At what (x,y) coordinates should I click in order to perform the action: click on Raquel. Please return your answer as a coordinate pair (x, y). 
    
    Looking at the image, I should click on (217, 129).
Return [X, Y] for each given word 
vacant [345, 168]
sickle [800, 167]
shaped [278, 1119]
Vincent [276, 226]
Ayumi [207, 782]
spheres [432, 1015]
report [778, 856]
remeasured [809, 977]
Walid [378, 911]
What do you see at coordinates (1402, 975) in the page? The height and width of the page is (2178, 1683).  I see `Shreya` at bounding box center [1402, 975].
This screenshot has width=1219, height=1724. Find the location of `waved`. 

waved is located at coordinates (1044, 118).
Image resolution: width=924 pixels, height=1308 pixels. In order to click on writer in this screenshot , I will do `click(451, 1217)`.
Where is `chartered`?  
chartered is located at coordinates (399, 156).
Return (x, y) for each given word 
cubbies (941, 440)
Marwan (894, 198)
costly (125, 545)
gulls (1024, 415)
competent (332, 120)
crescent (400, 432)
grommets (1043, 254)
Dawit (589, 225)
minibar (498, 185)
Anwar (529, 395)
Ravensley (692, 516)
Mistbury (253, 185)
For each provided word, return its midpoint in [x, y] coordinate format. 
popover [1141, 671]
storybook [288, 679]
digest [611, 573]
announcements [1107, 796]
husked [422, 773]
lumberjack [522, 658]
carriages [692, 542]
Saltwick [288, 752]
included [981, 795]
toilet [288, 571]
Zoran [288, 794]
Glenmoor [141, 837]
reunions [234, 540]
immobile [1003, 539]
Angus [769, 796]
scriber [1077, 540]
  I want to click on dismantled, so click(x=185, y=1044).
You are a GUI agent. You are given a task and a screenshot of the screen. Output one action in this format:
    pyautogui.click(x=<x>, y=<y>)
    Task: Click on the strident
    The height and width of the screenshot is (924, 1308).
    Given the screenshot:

☆ ☆ ☆

DIRECTION ▸
Copy the material above exactly as it appears, keeping every line from beginning to end.

ANSWER TO THE PROBLEM ▸
At what (x,y) coordinates should I click in order to perform the action: click on Raquel. Please return your answer as a coordinate pair (x, y). 
    
    Looking at the image, I should click on (217, 129).
Return [X, Y] for each given word 
vacant [345, 168]
sickle [800, 167]
shaped [278, 1119]
Vincent [276, 226]
Ayumi [207, 782]
spheres [432, 1015]
report [778, 856]
remeasured [809, 977]
Walid [378, 911]
What do you see at coordinates (1402, 975) in the page? The height and width of the page is (2178, 1683).  I see `Shreya` at bounding box center [1402, 975].
This screenshot has width=1219, height=1724. Find the location of `waved`. 

waved is located at coordinates (1044, 118).
Image resolution: width=924 pixels, height=1308 pixels. In order to click on writer in this screenshot , I will do `click(451, 1217)`.
Where is `chartered`?  
chartered is located at coordinates (399, 156).
Return (x, y) for each given word 
cubbies (941, 440)
Marwan (894, 198)
costly (125, 545)
gulls (1024, 415)
competent (332, 120)
crescent (400, 432)
grommets (1043, 254)
Dawit (589, 225)
minibar (498, 185)
Anwar (529, 395)
Ravensley (692, 516)
Mistbury (253, 185)
For each provided word, return its midpoint in [x, y] coordinate format. 
popover [1141, 671]
storybook [288, 679]
digest [611, 573]
announcements [1107, 796]
husked [422, 773]
lumberjack [522, 658]
carriages [692, 542]
Saltwick [288, 752]
included [981, 795]
toilet [288, 571]
Zoran [288, 794]
Glenmoor [141, 837]
reunions [234, 540]
immobile [1003, 539]
Angus [769, 796]
scriber [1077, 540]
  I want to click on dismantled, so click(x=185, y=1044).
You are a GUI agent. You are given a task and a screenshot of the screen. Output one action in this format:
    pyautogui.click(x=<x>, y=<y>)
    Task: Click on the strident
    The height and width of the screenshot is (924, 1308).
    Given the screenshot:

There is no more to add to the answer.